(PROVIDED RECORDS begins)

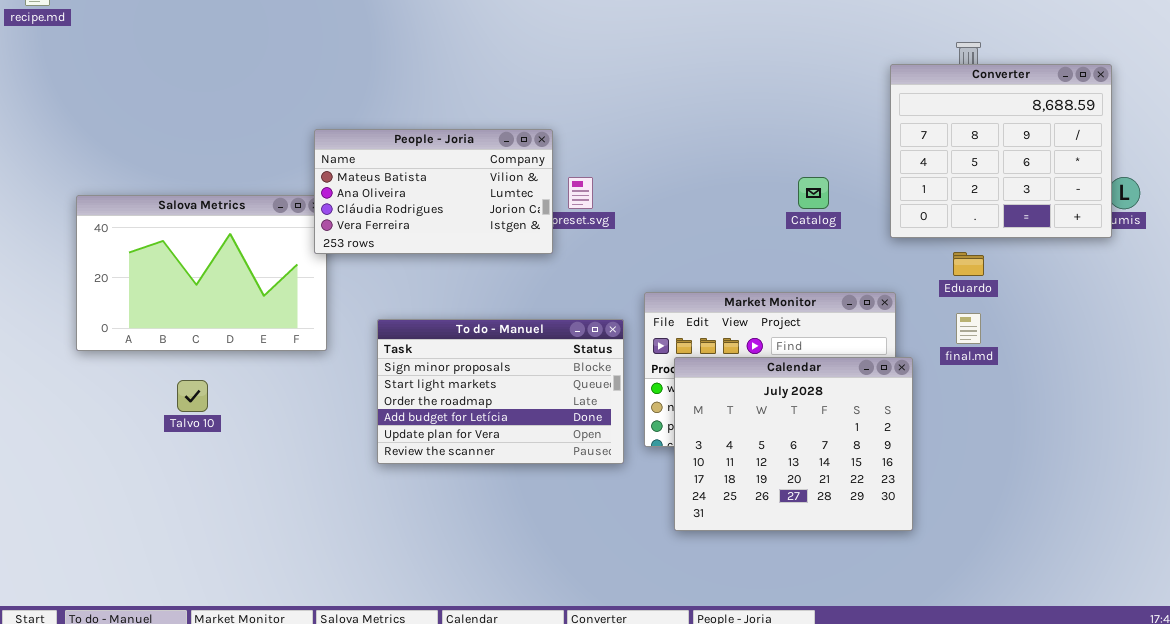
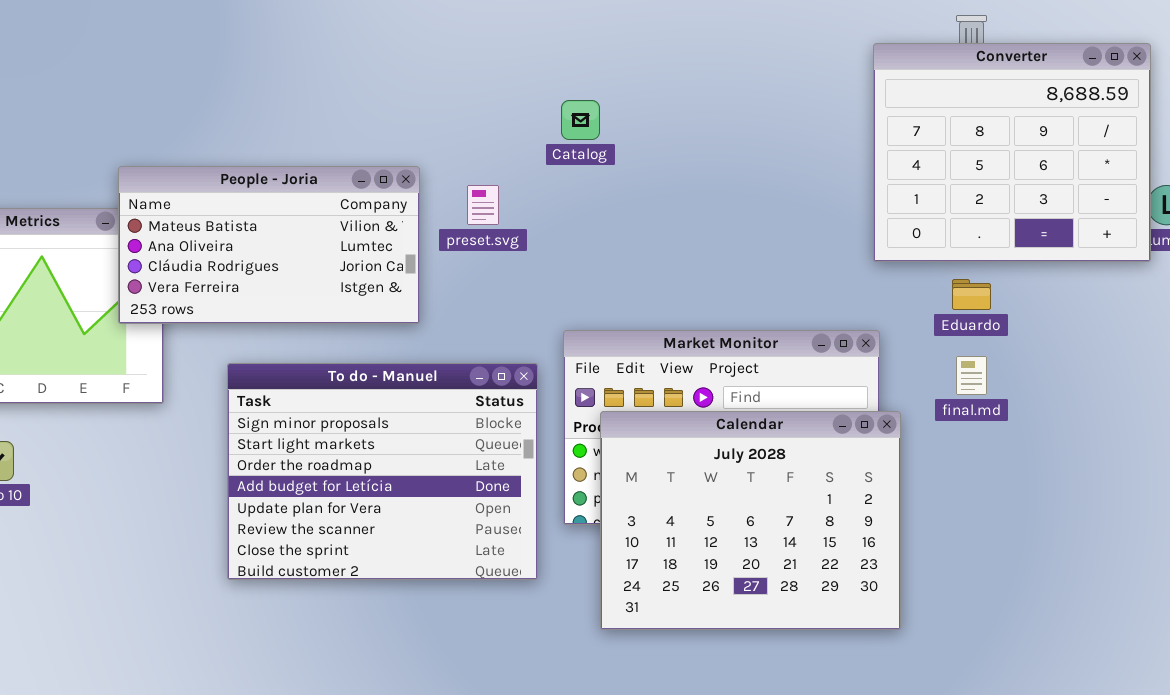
People - Joria: [314,129,553,254] -> [118,166,420,324], moved
Catalog: [798,177,829,209] -> [561,100,600,140], moved
To do - Manuel: [377,319,624,464] -> [227,363,538,580], resized

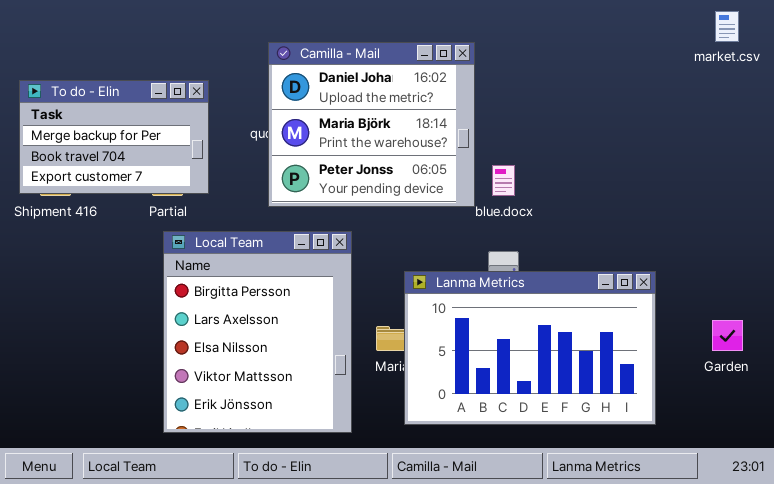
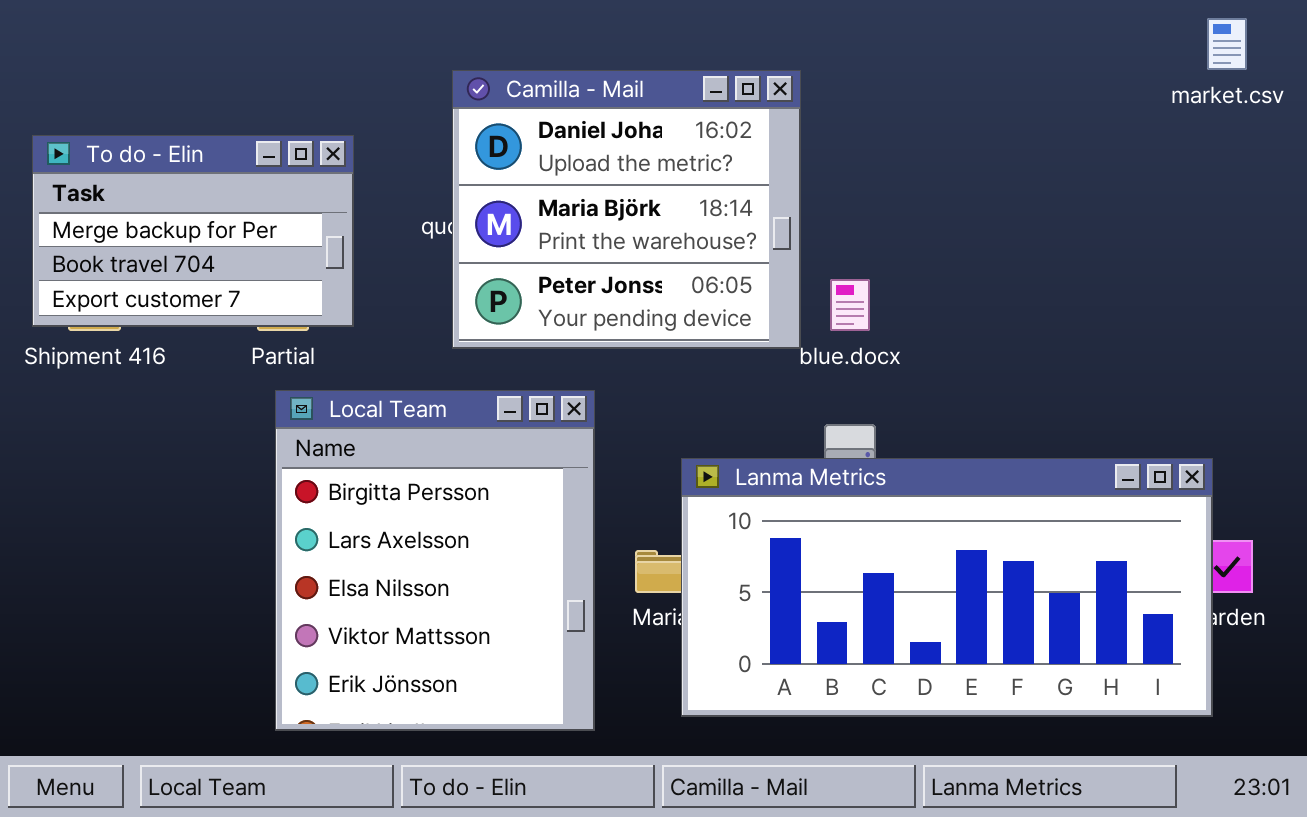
Lanma Metrics: [404,271,656,425] -> [681,458,1213,717], resized

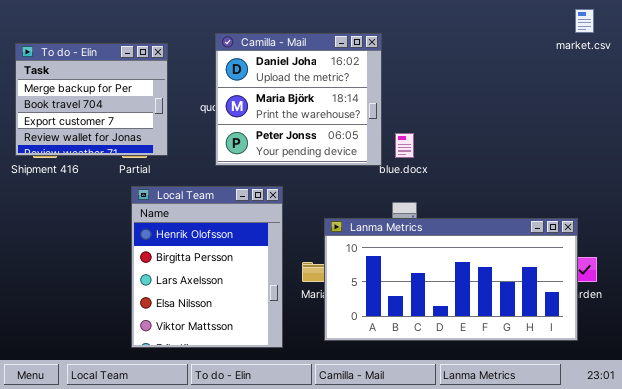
To do - Elin: [32,135,354,327] -> [15,43,168,156], resized
Local Team: [275,390,595,731] -> [131,186,283,348], scrolled up 1 row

(PROVIDED RECORDS ends)

# [PROBLEM TO SOLVE]
Each line above gets copied exactly; leave the pictures out.

# [EXPECTED ANSWER]
People - Joria: [314,129,553,254] -> [118,166,420,324], moved
Catalog: [798,177,829,209] -> [561,100,600,140], moved
To do - Manuel: [377,319,624,464] -> [227,363,538,580], resized

Lanma Metrics: [404,271,656,425] -> [681,458,1213,717], resized

To do - Elin: [32,135,354,327] -> [15,43,168,156], resized
Local Team: [275,390,595,731] -> [131,186,283,348], scrolled up 1 row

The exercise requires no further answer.